■ Object change descriptions

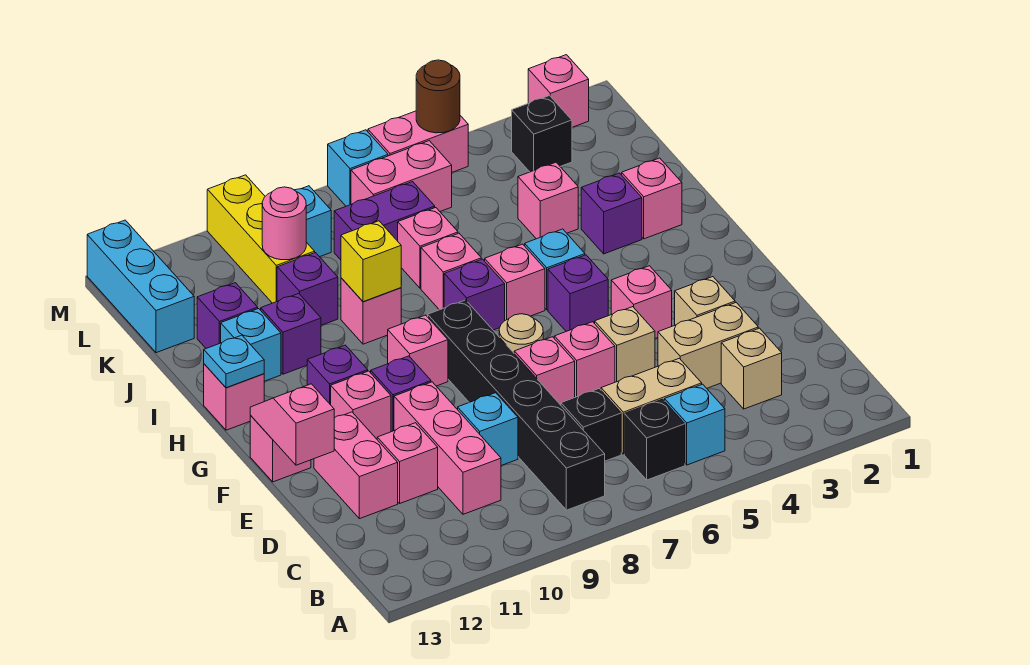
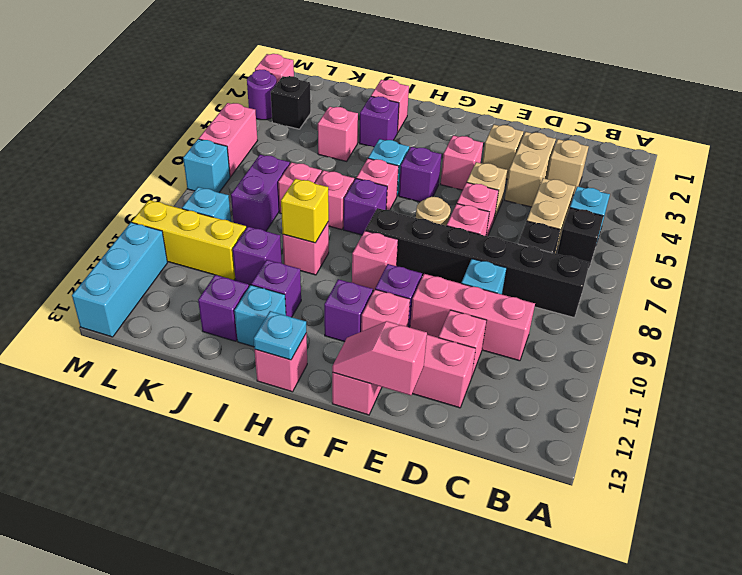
pink round brick K10 level 2 -> none
cyan brick K13:M13 level 1 -> cyan brick M11:M13 level 1
pink brick L6:L7 level 1 -> none
none -> purple round brick M3 level 1
brown round brick M5 level 2 -> none

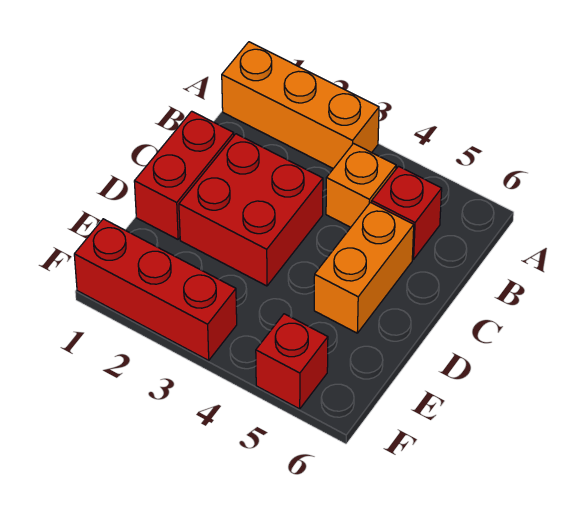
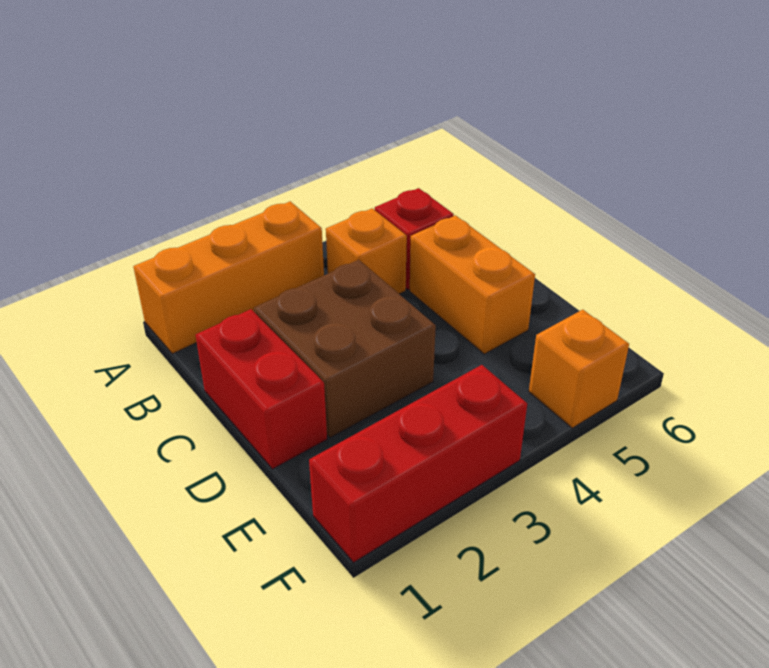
red brick C2:D3 level 1 -> brown brick C2:D3 level 1
red brick F5 level 1 -> orange brick F5 level 1

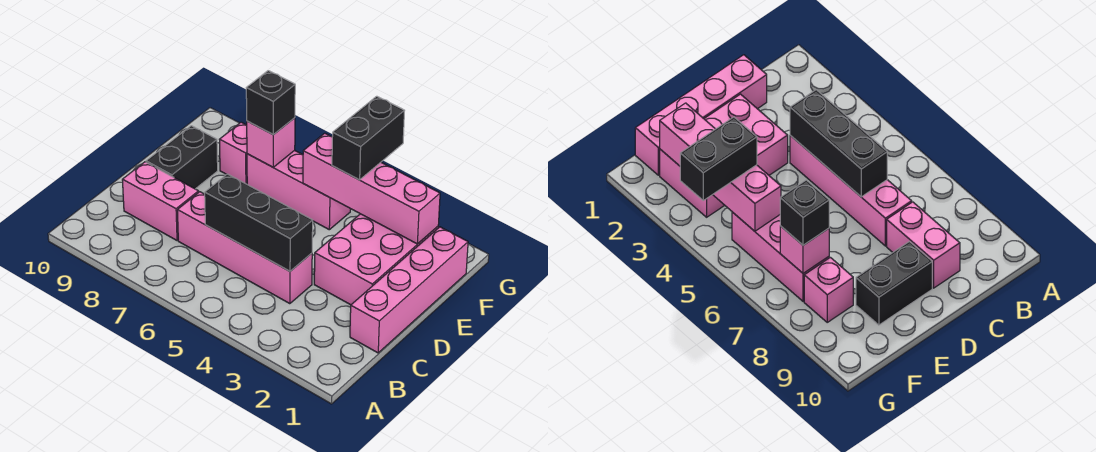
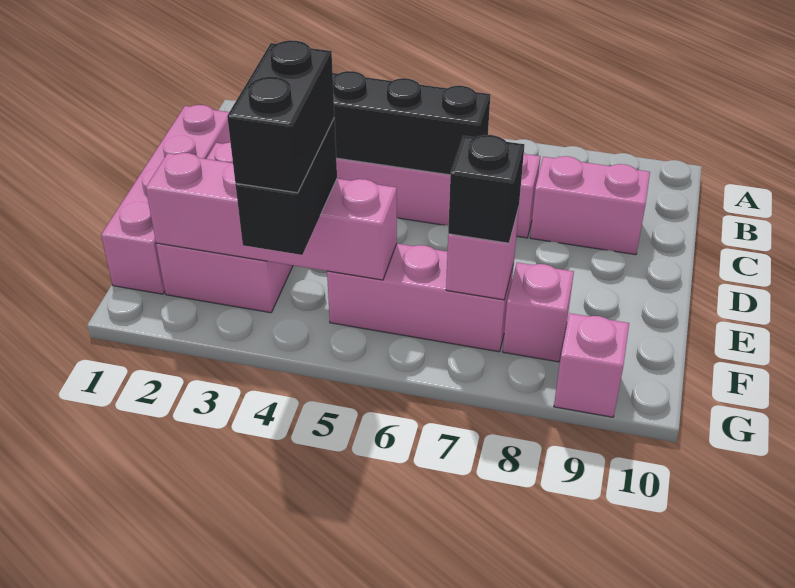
black brick D9:E9 level 1 -> black brick F4:G4 level 4
none -> pink brick G9 level 1

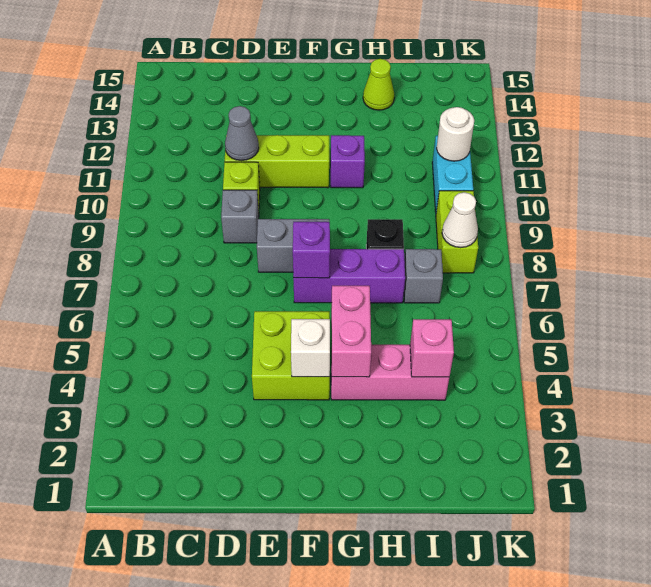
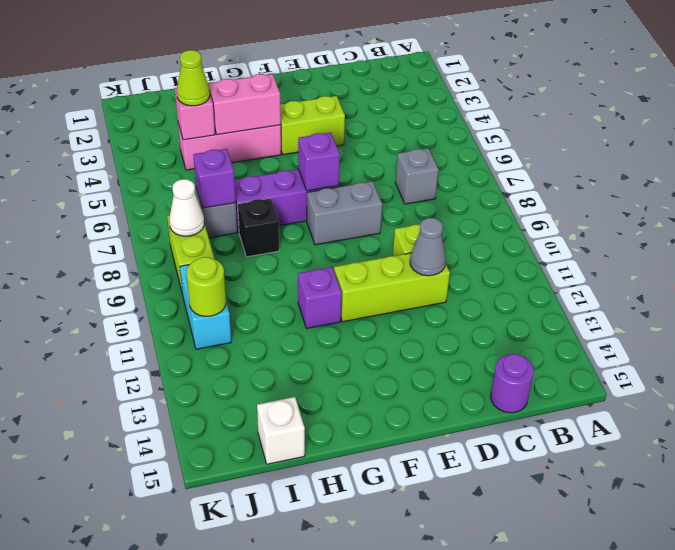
none -> purple round brick C15 level 1
grey brick D9 level 1 -> grey brick C7 level 1
lime brick E4:F5 level 1 -> lime brick E4:F4 level 1
white brick F4 level 2 -> white brick I15 level 1
pink brick G4:G5 level 2 -> pink brick G4:H4 level 2
lime cone H14 level 1 -> lime cone I4 level 3
none -> purple brick I7 level 2
white round brick J11 level 2 -> lime round brick J11 level 2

■ ACTIVITY
Repeat the records word for word. Any picture in them should be left out.

■ TASK RESPONSE
pink round brick K10 level 2 -> none
cyan brick K13:M13 level 1 -> cyan brick M11:M13 level 1
pink brick L6:L7 level 1 -> none
none -> purple round brick M3 level 1
brown round brick M5 level 2 -> none

red brick C2:D3 level 1 -> brown brick C2:D3 level 1
red brick F5 level 1 -> orange brick F5 level 1

black brick D9:E9 level 1 -> black brick F4:G4 level 4
none -> pink brick G9 level 1

none -> purple round brick C15 level 1
grey brick D9 level 1 -> grey brick C7 level 1
lime brick E4:F5 level 1 -> lime brick E4:F4 level 1
white brick F4 level 2 -> white brick I15 level 1
pink brick G4:G5 level 2 -> pink brick G4:H4 level 2
lime cone H14 level 1 -> lime cone I4 level 3
none -> purple brick I7 level 2
white round brick J11 level 2 -> lime round brick J11 level 2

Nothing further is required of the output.